= Problem description =
Transcribe exactly, and without pictures, only the lines from the one bearing "none -> purple brick F9:K9 level 1" through the final line of the data below.

= Data section =

=== Section Start ===

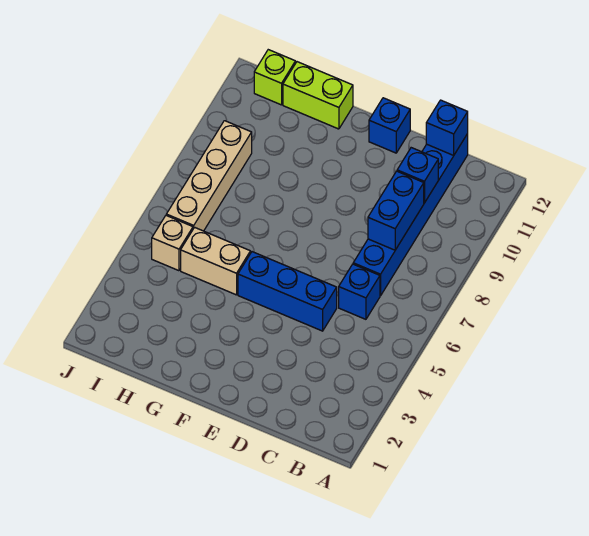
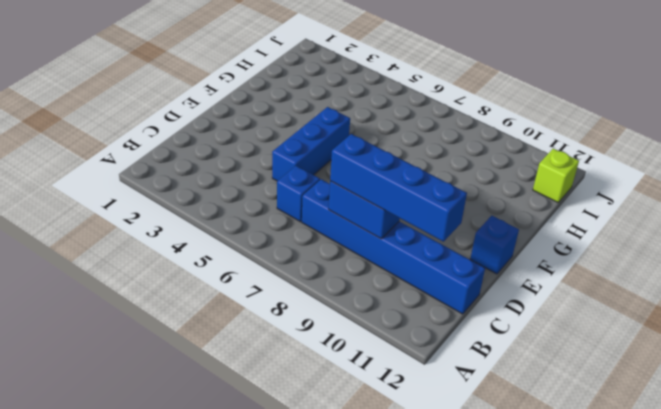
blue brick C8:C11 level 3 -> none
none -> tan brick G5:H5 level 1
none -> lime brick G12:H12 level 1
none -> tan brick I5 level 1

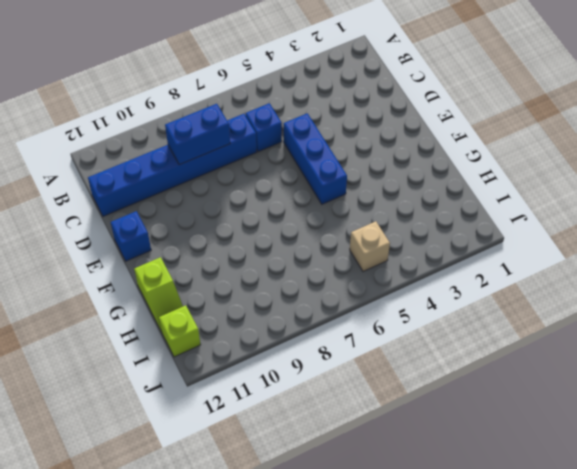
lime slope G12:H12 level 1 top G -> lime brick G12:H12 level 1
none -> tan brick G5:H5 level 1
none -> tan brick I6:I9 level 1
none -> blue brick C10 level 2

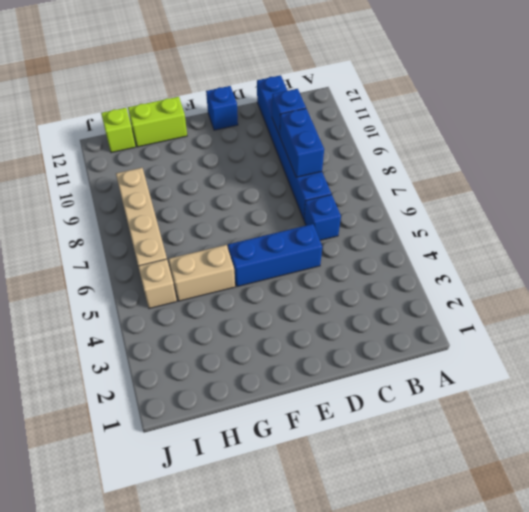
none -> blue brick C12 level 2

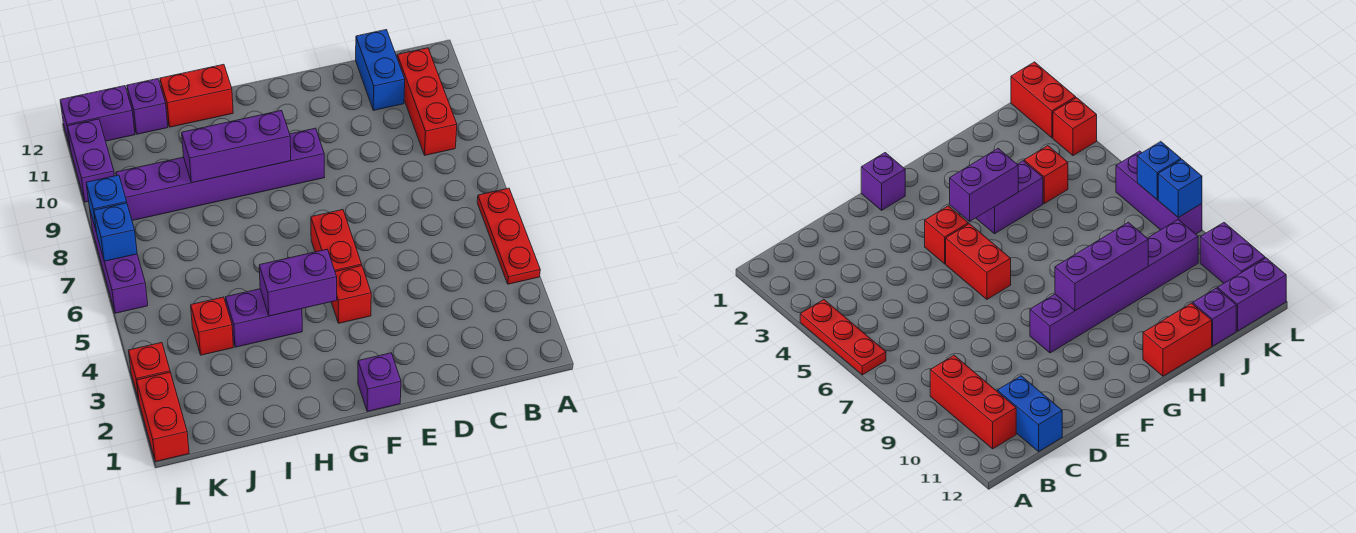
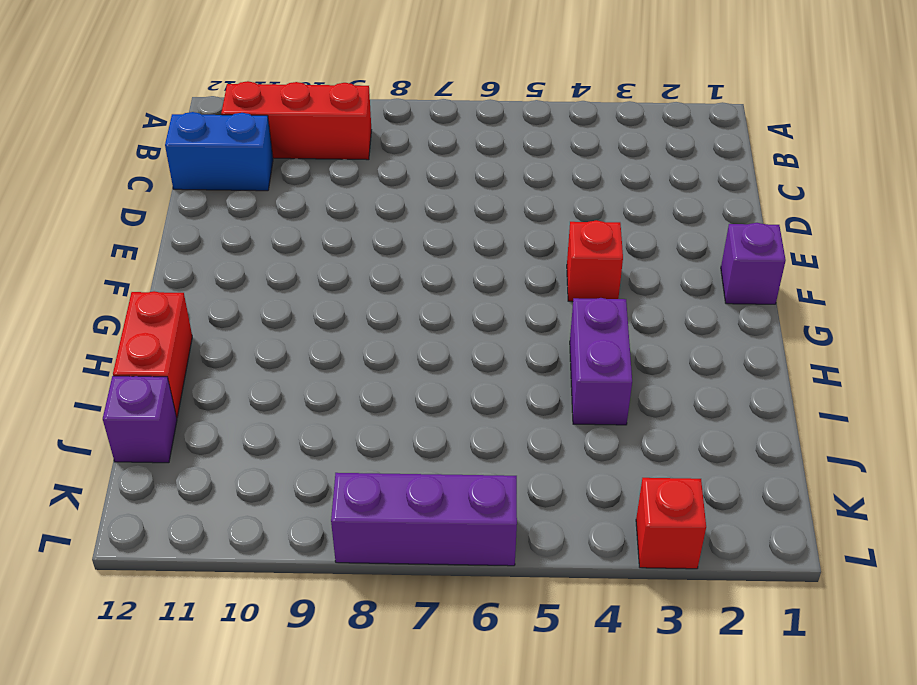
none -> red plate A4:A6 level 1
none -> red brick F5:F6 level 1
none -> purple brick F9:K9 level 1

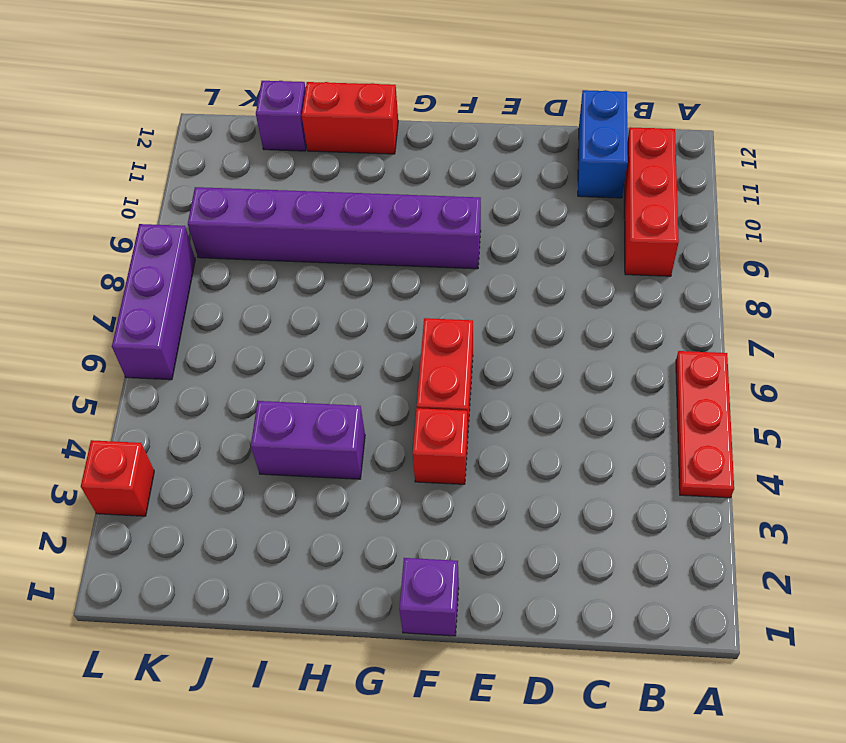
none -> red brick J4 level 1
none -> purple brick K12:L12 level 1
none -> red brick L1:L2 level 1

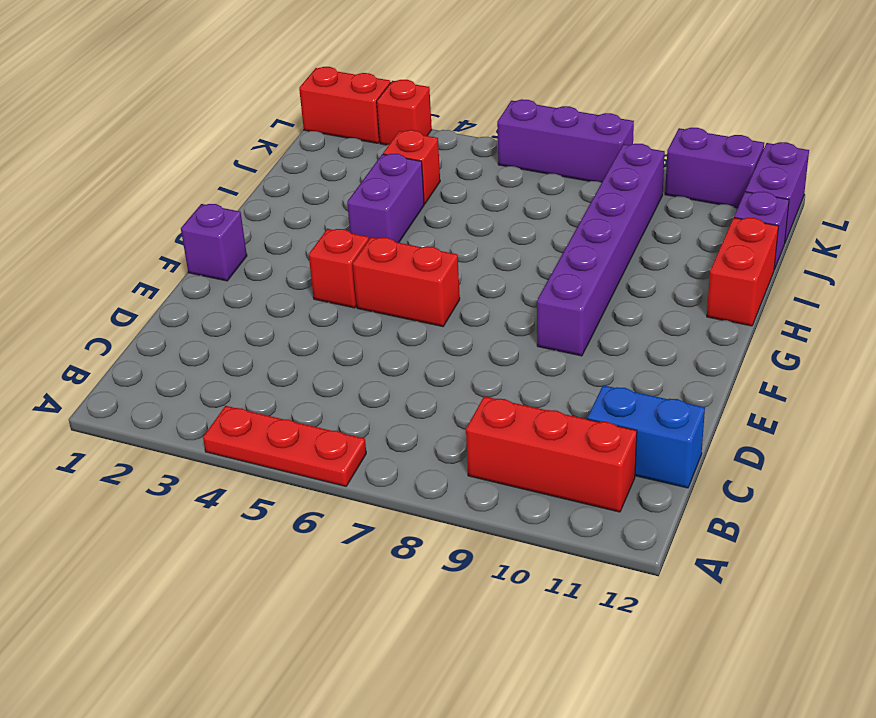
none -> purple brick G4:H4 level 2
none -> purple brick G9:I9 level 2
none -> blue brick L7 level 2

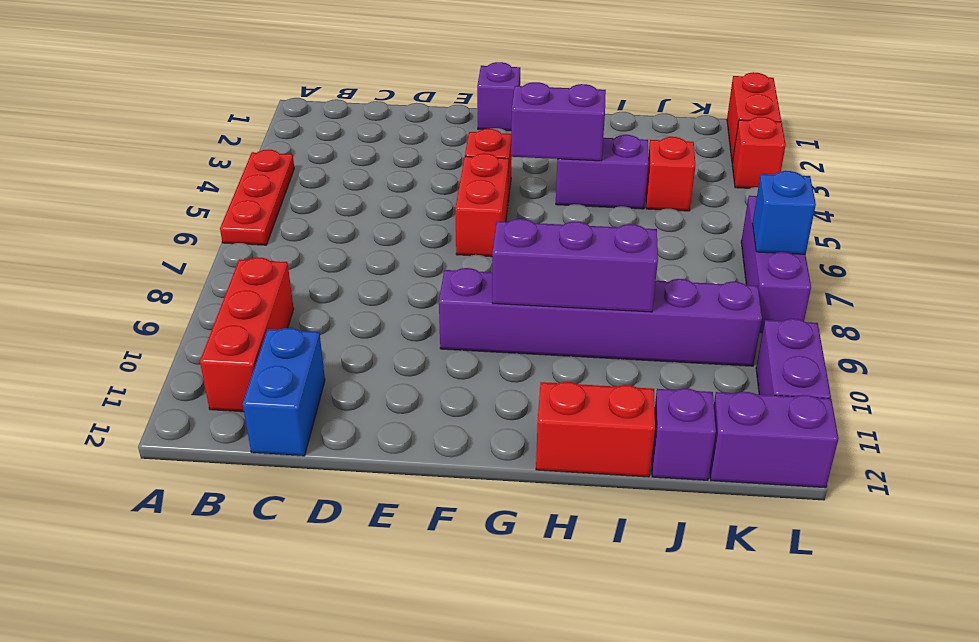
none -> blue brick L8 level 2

=== Section End ===

= Answer to the problem =
none -> purple brick F9:K9 level 1

none -> red brick J4 level 1
none -> purple brick K12:L12 level 1
none -> red brick L1:L2 level 1

none -> purple brick G4:H4 level 2
none -> purple brick G9:I9 level 2
none -> blue brick L7 level 2

none -> blue brick L8 level 2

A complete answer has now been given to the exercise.